## Stored data
----

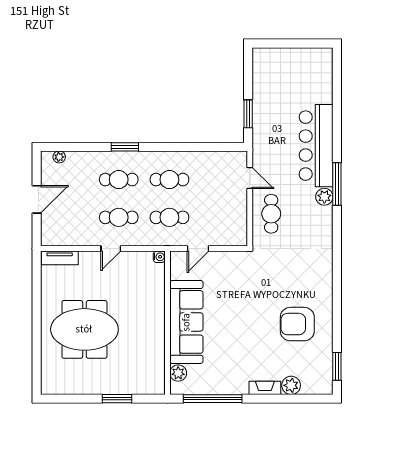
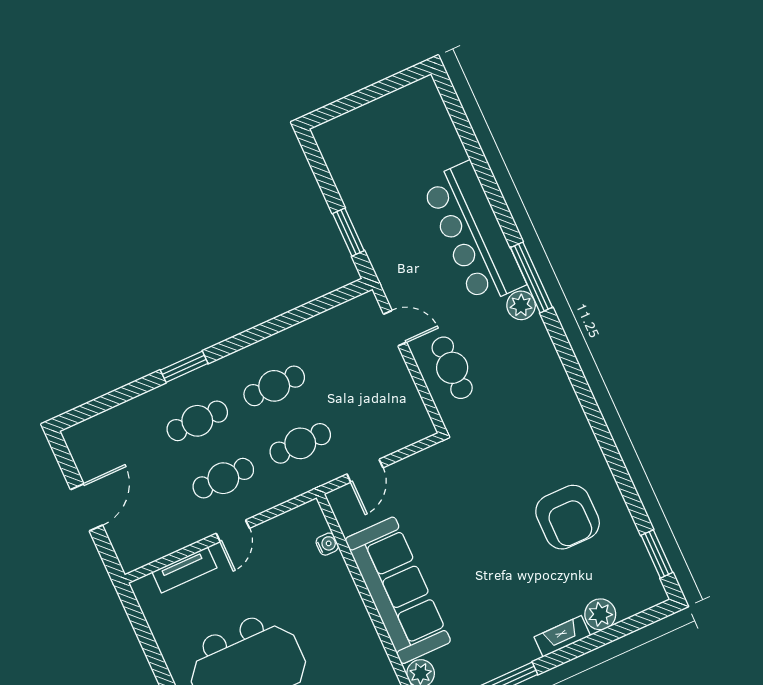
plant: (59, 157) -> (91, 427), removed
water cooler: (159, 257) -> (327, 544), moved
tv unit: (60, 258) -> (184, 570), moved
armchair: (297, 324) -> (568, 517), turned -90

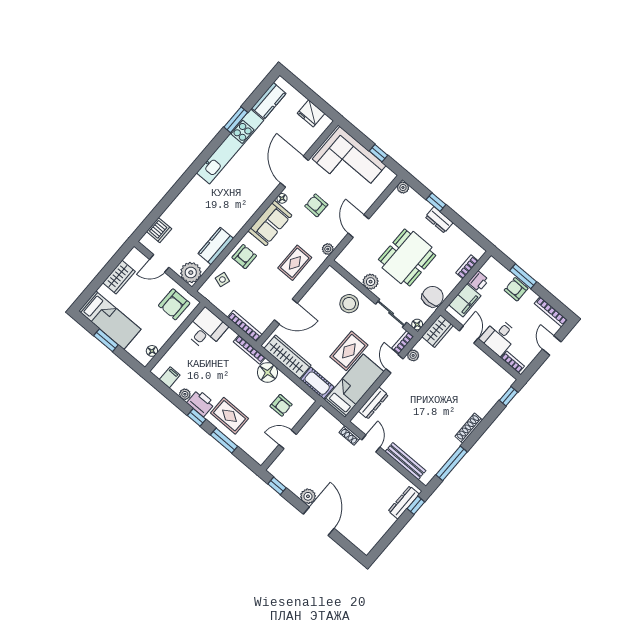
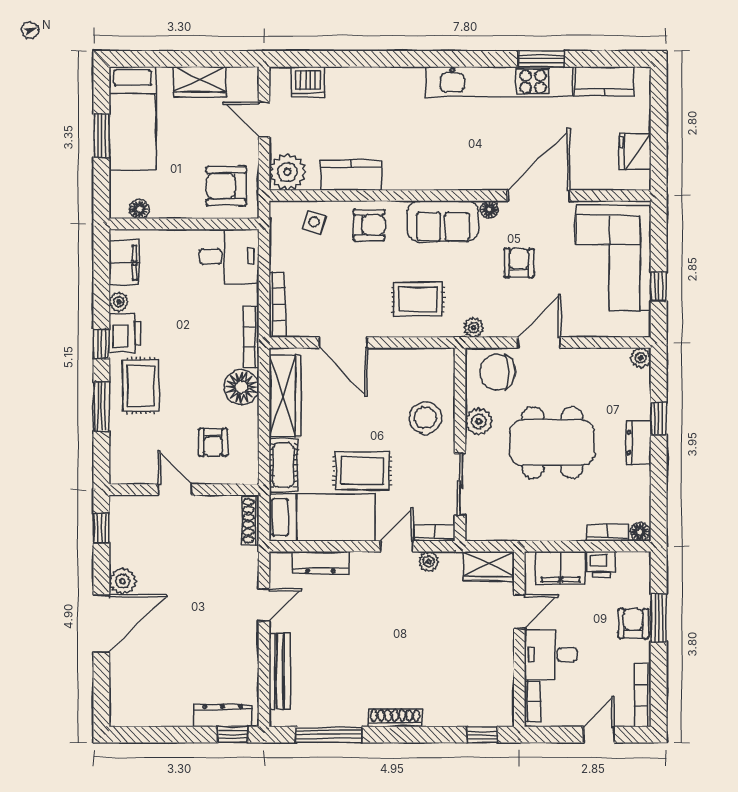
chair: (433, 297) -> (498, 372), moved, turned 180
floor lamp: (417, 324) -> (640, 532), moved
filing cabinet: (170, 377) -> (124, 263), width x2.00
shoe rack: (350, 435) -> (250, 521), moved, width x1.43

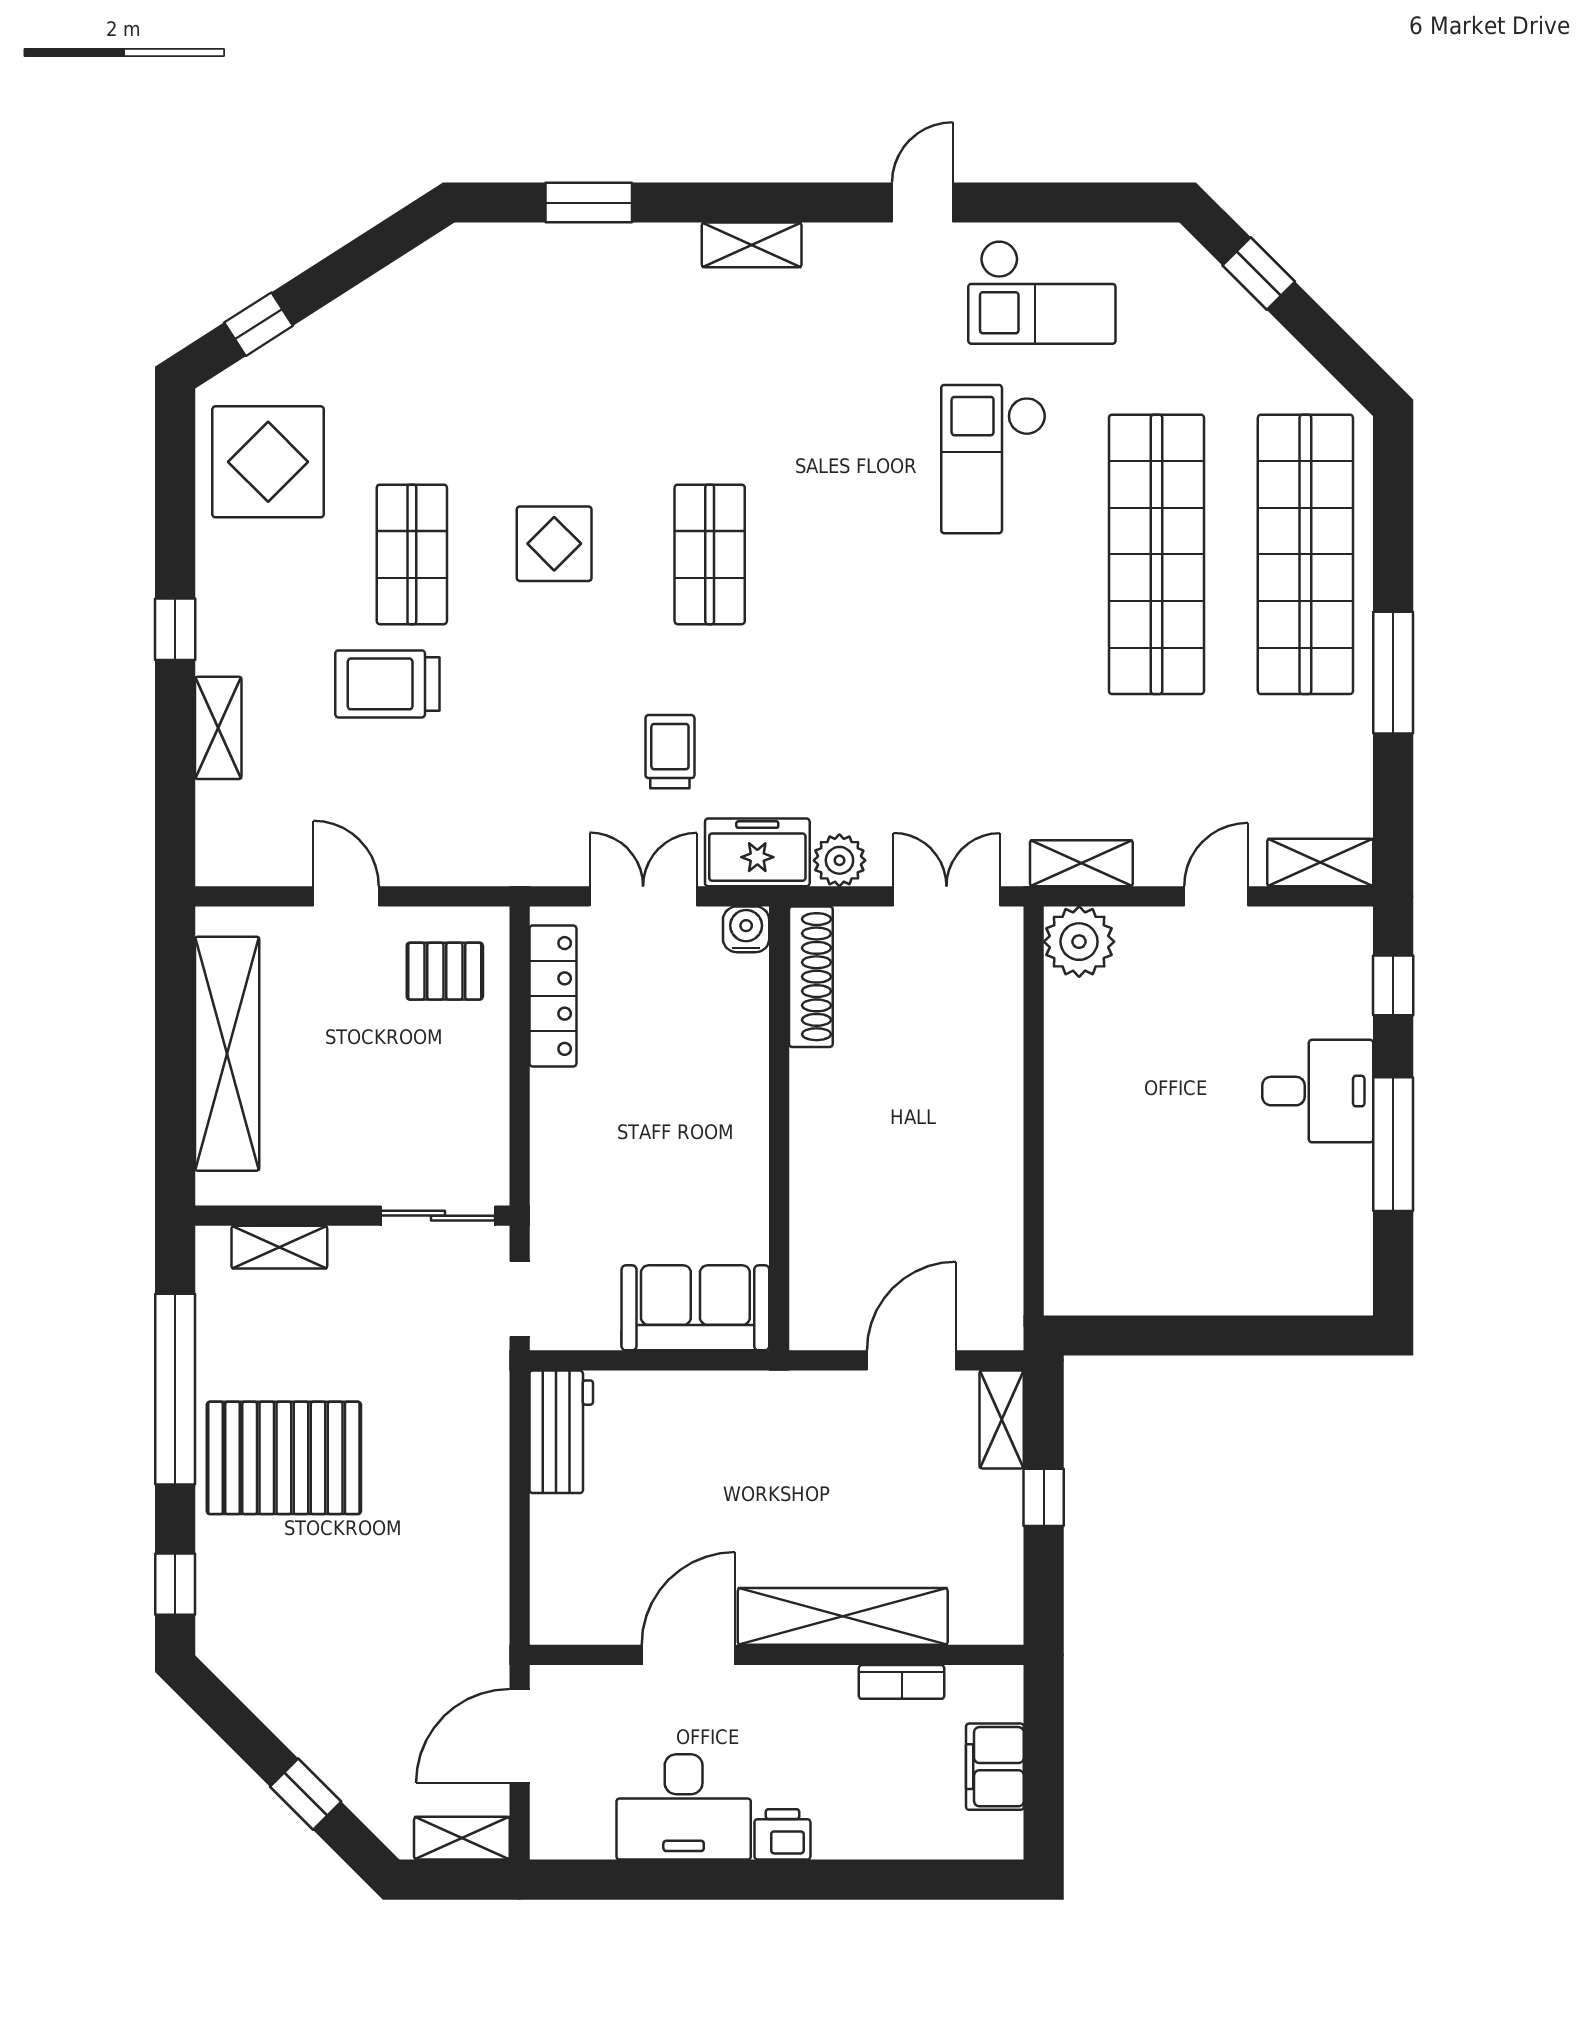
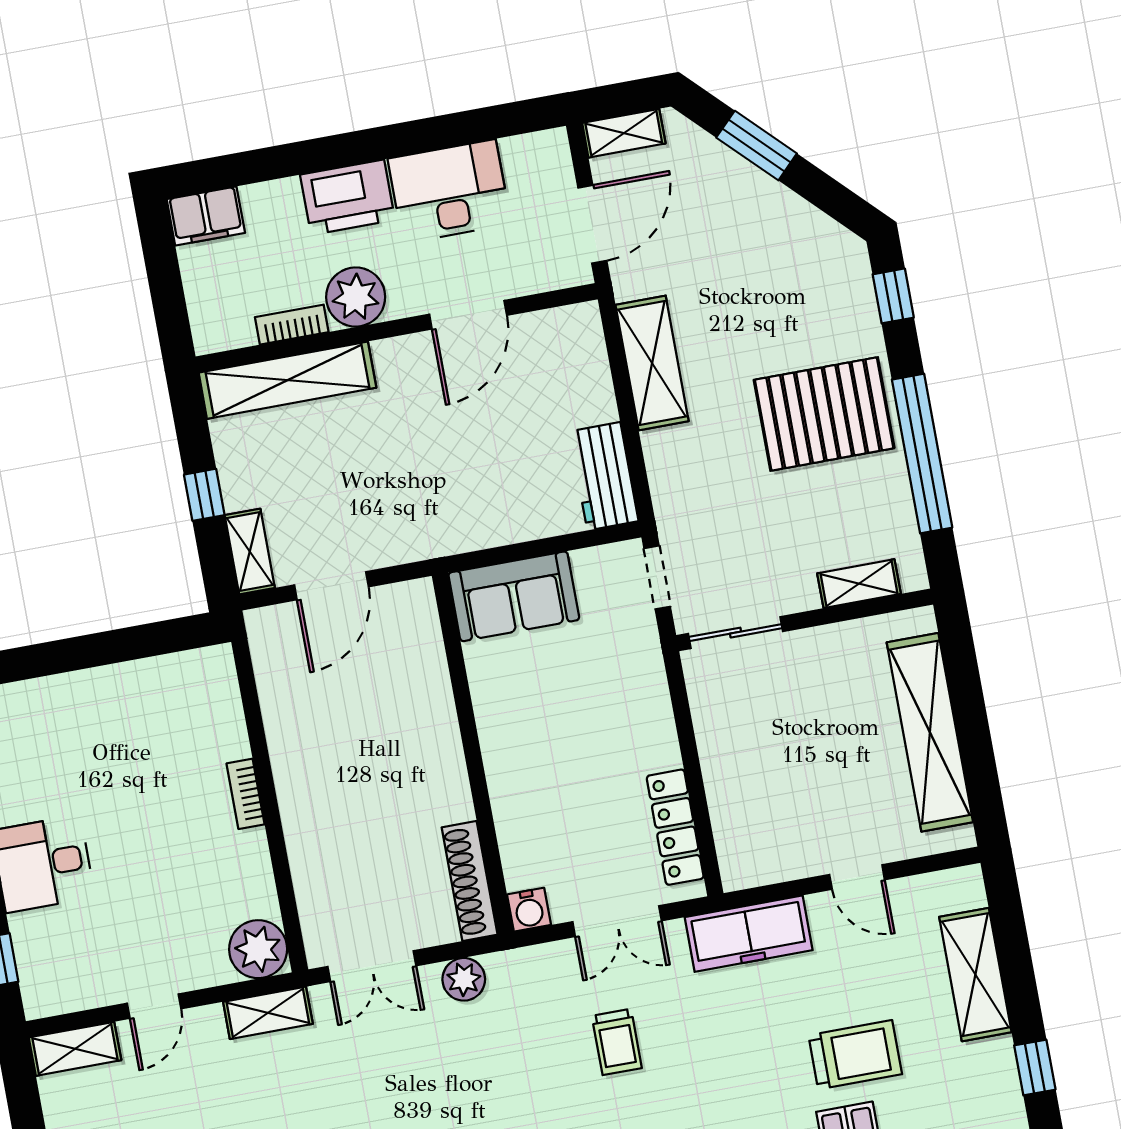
shelving: (218, 728) -> (975, 975), width x1.50, depth x1.33
freezer: (757, 852) -> (749, 934), moved, width x1.40
pallet: (445, 971) -> (766, 831), removed
bookcase: (1060, 1130) -> (246, 794), added
shelving: (479, 1557) -> (652, 363), added
shelving: (843, 1616) -> (287, 380), moved
plant: (819, 1701) -> (356, 297), added
filing cabinet: (995, 1767) -> (206, 216), moved, turned 90
window: (306, 1794) -> (757, 146), width x1.50
printer: (782, 1834) -> (348, 197), width x1.87, depth x1.48

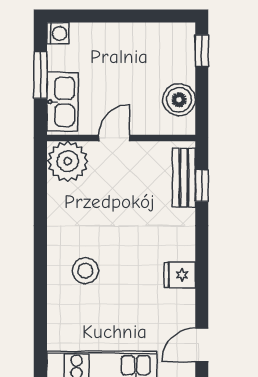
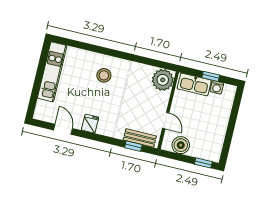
washing machine: (58, 33) -> (217, 87), moved
window: (40, 75) -> (211, 76), width x0.67
door: (114, 138) -> (166, 121), moved
door: (202, 345) -> (63, 129), moved

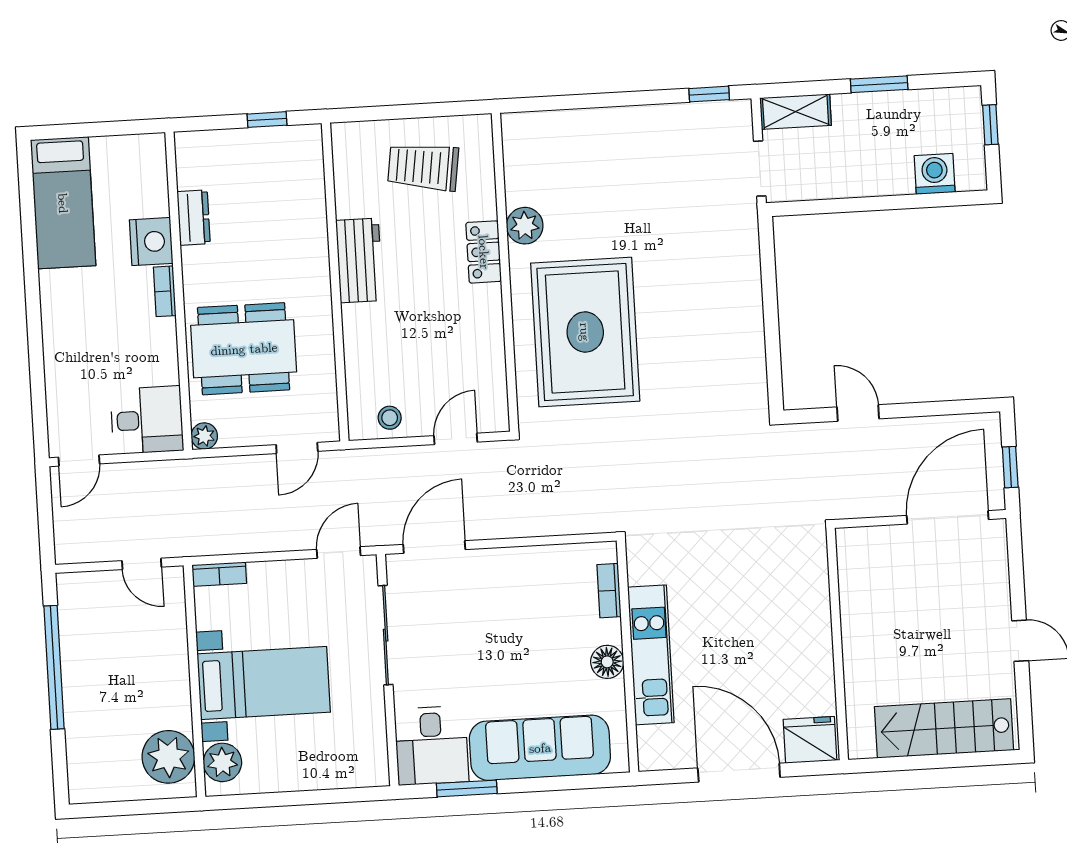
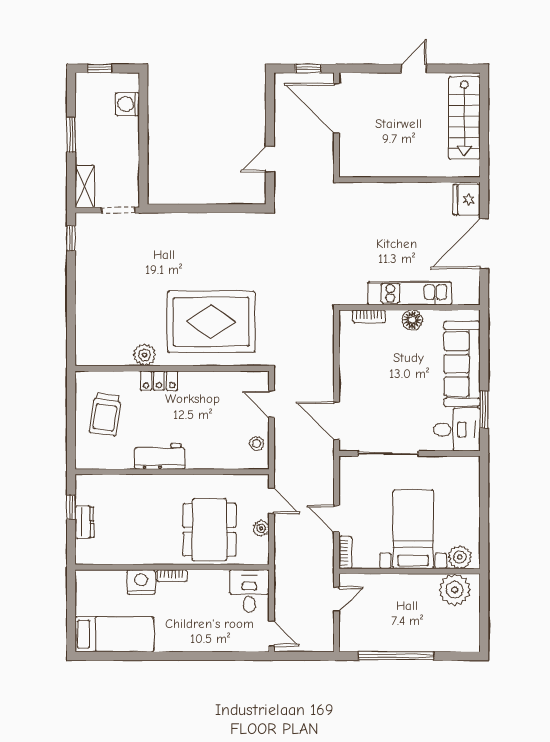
dresser: (194, 218) -> (84, 522), moved, turned 90
plant: (204, 436) -> (261, 528), moved
door: (339, 553) -> (336, 519), moved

----

## Goal of the exercise
Please set down exactly the lines from the one holding "window: (306, 1794)" through the last line of the entries, both ends included, and skip pictures.

## Solution to the problem
window: (306, 1794) -> (757, 146), width x1.50
printer: (782, 1834) -> (348, 197), width x1.87, depth x1.48

washing machine: (58, 33) -> (217, 87), moved
window: (40, 75) -> (211, 76), width x0.67
door: (114, 138) -> (166, 121), moved
door: (202, 345) -> (63, 129), moved

dresser: (194, 218) -> (84, 522), moved, turned 90
plant: (204, 436) -> (261, 528), moved
door: (339, 553) -> (336, 519), moved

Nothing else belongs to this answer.